TASK ITEM – What follows is a set of records; repeat them exactly, without the pictures.

[Scene edit records]
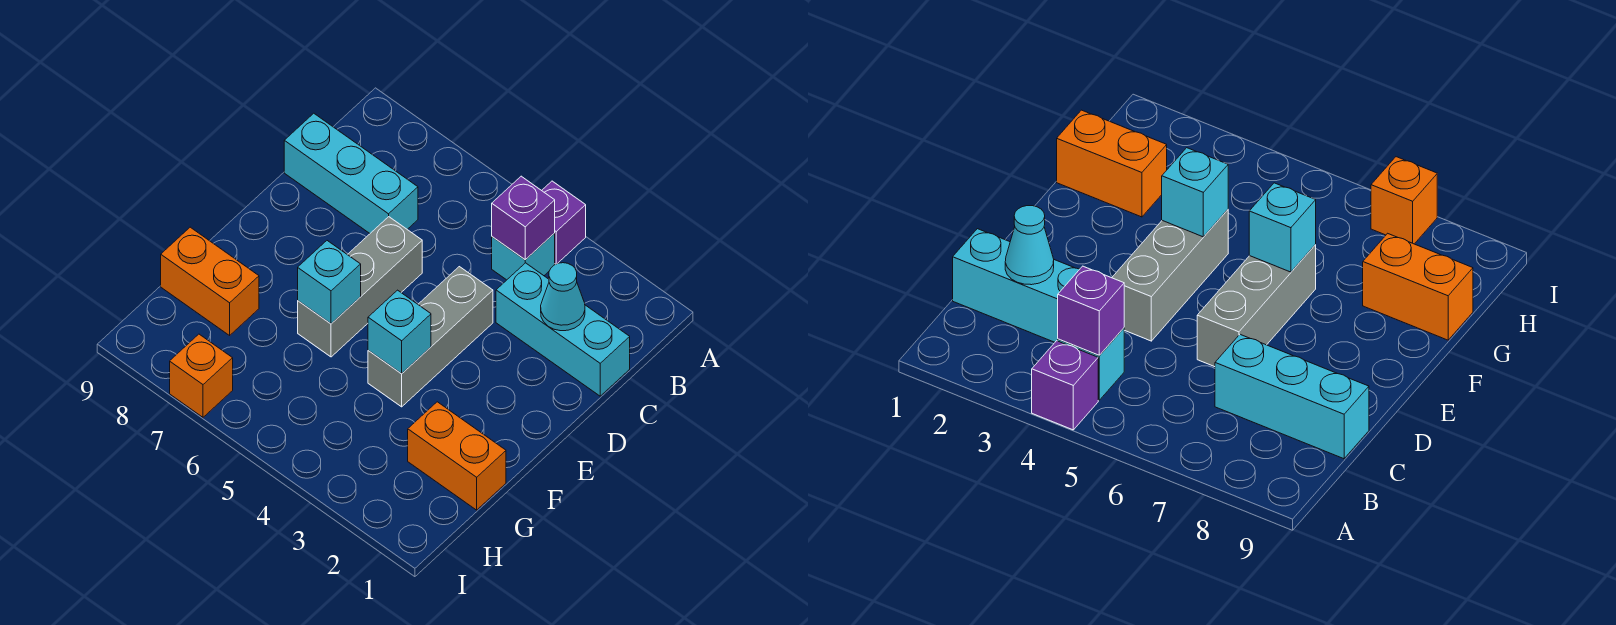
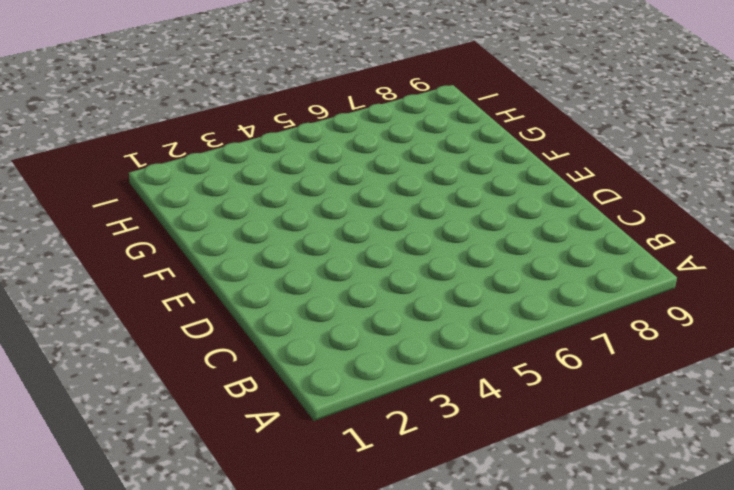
none -> purple brick A4 level 1
none -> cyan brick B4 level 1
none -> cyan brick C1:C3 level 1

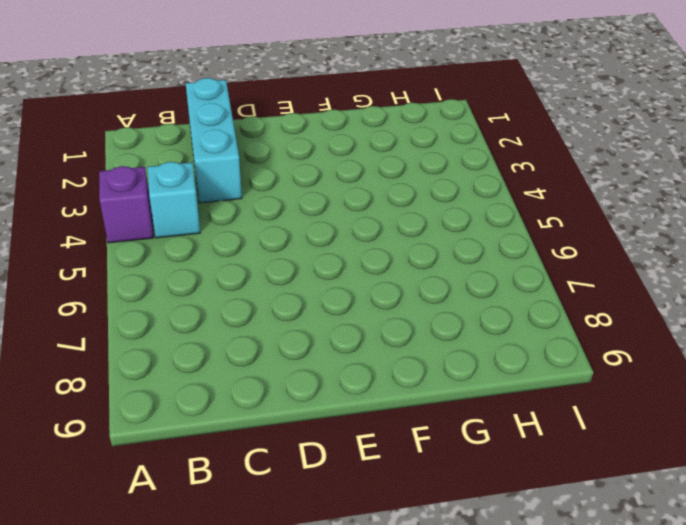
none -> cyan brick C7:C9 level 1
none -> grey brick D4:F4 level 1
none -> grey brick D6:F6 level 1

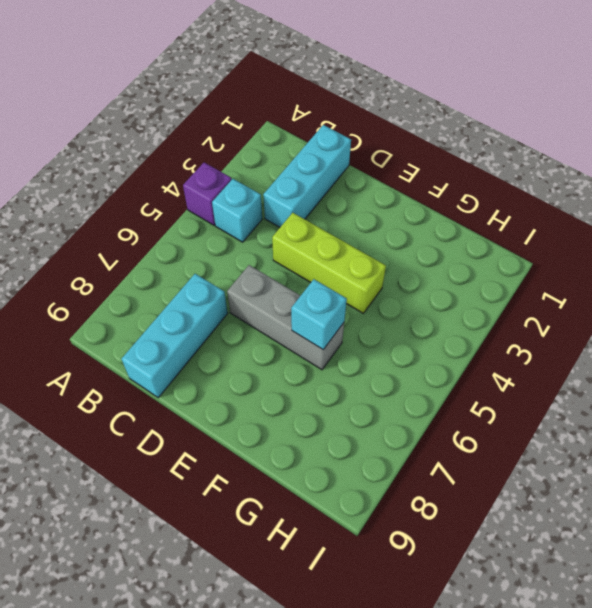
lime brick D4:F4 level 1 -> grey brick D4:F4 level 1
none -> orange brick G1:G2 level 1
none -> orange brick G8:G9 level 1
none -> orange brick I7 level 1

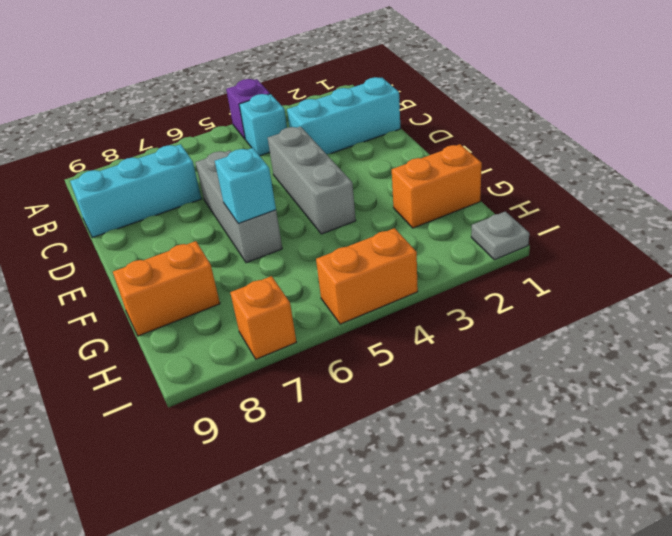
grey plate I1 level 1 -> none
orange brick I4:I5 level 1 -> none
none -> purple brick B4 level 2
none -> cyan cone C2 level 2
none -> cyan brick F4 level 2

RESPONSE TO THIS TASK –
none -> purple brick A4 level 1
none -> cyan brick B4 level 1
none -> cyan brick C1:C3 level 1

none -> cyan brick C7:C9 level 1
none -> grey brick D4:F4 level 1
none -> grey brick D6:F6 level 1

lime brick D4:F4 level 1 -> grey brick D4:F4 level 1
none -> orange brick G1:G2 level 1
none -> orange brick G8:G9 level 1
none -> orange brick I7 level 1

grey plate I1 level 1 -> none
orange brick I4:I5 level 1 -> none
none -> purple brick B4 level 2
none -> cyan cone C2 level 2
none -> cyan brick F4 level 2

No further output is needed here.